Instructions for the task
Every record is to be printed exactly as written; pictures are to be omitted.

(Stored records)
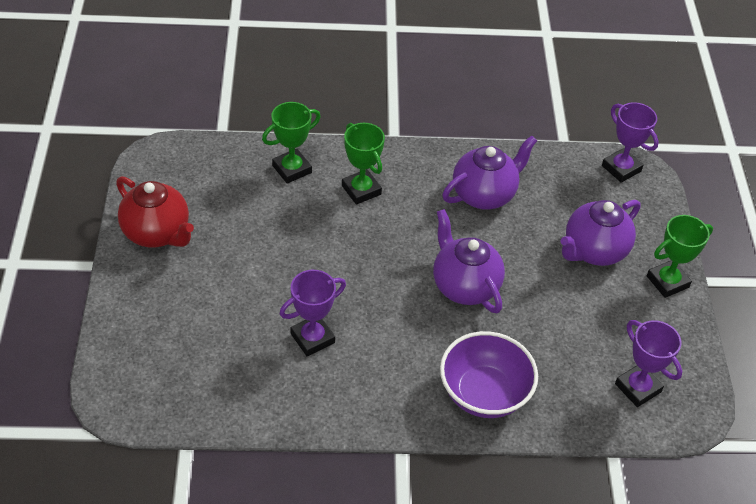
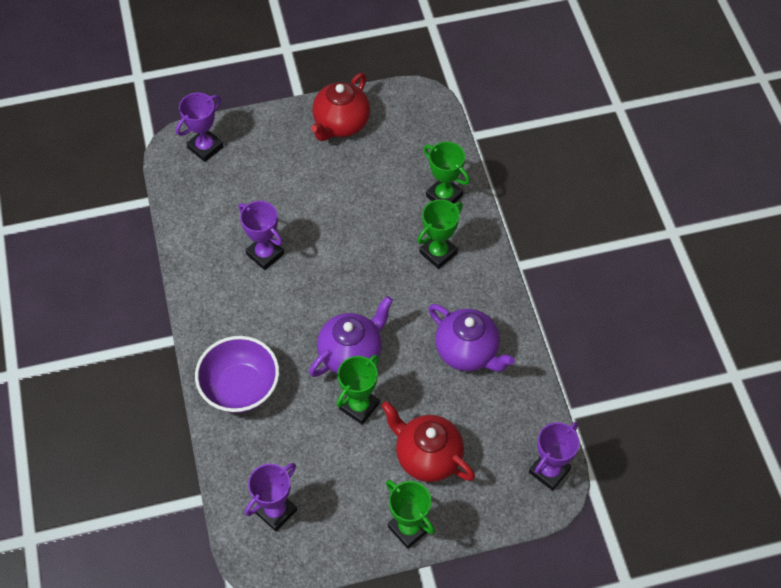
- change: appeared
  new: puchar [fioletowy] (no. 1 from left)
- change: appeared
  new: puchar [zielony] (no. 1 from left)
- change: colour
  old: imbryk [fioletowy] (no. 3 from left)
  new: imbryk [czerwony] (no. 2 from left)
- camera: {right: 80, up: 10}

Exercise response
- change: appeared
  new: puchar [fioletowy] (no. 1 from left)
- change: appeared
  new: puchar [zielony] (no. 1 from left)
- change: colour
  old: imbryk [fioletowy] (no. 3 from left)
  new: imbryk [czerwony] (no. 2 from left)
- camera: {right: 80, up: 10}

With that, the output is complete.